Image change detection data:
____________
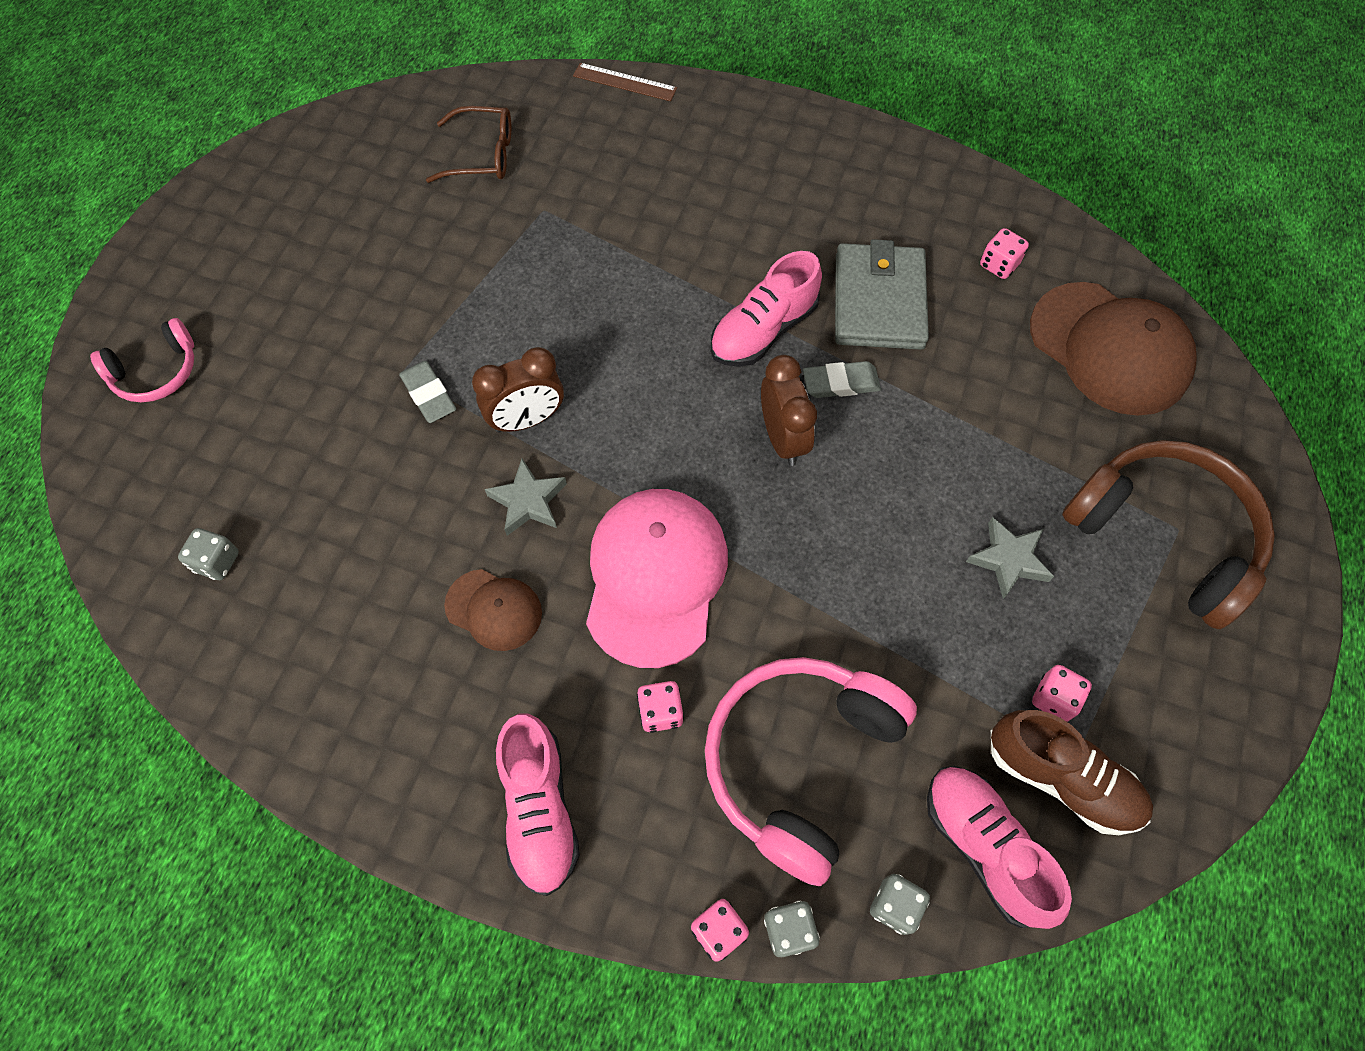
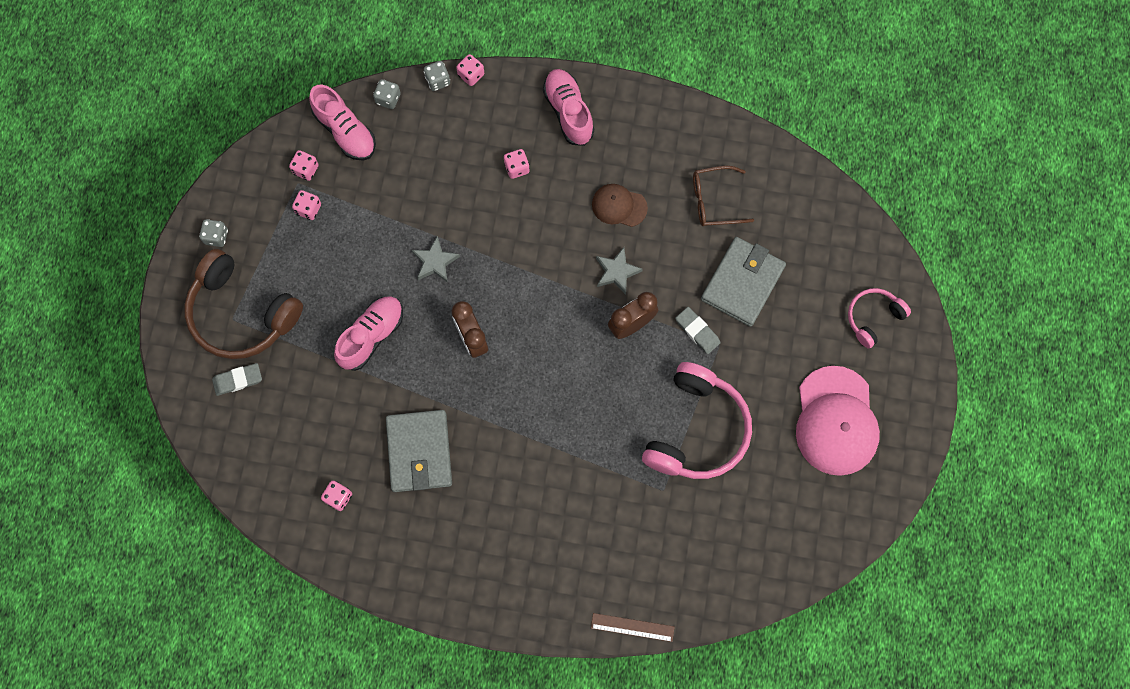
camera: 170 degrees right, 10 degrees up
grey dice [178,528,239,580] -> grey dice moved to [199,219,228,247]
brown glasses [426,106,511,183] -> brown glasses moved to [693,166,754,226]
pink cap [586,489,728,668] -> pink cap moved to [796,366,880,476]
pink headphones [705,657,917,886] -> pink headphones moved to [642,362,752,479]
pink shoe [710,251,822,367] -> pink shoe moved to [334,296,403,371]
grey eraser [803,361,881,398] -> grey eraser moved to [212,363,262,396]
grey star [966,517,1054,599] -> grey star moved to [412,236,460,283]
brown shoe [991,710,1153,835] -> pink dice [289,150,319,181]
brown cap [1030,282,1197,416] -> none
none -> grey wallet [701,237,786,327]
____________
Output exactly the lines from the one containing "grey eraser [803,361,881,398]" through the last line of the entries, both ends included.

EXERCISE ANSWER:
grey eraser [803,361,881,398] -> grey eraser moved to [212,363,262,396]
grey star [966,517,1054,599] -> grey star moved to [412,236,460,283]
brown shoe [991,710,1153,835] -> pink dice [289,150,319,181]
brown cap [1030,282,1197,416] -> none
none -> grey wallet [701,237,786,327]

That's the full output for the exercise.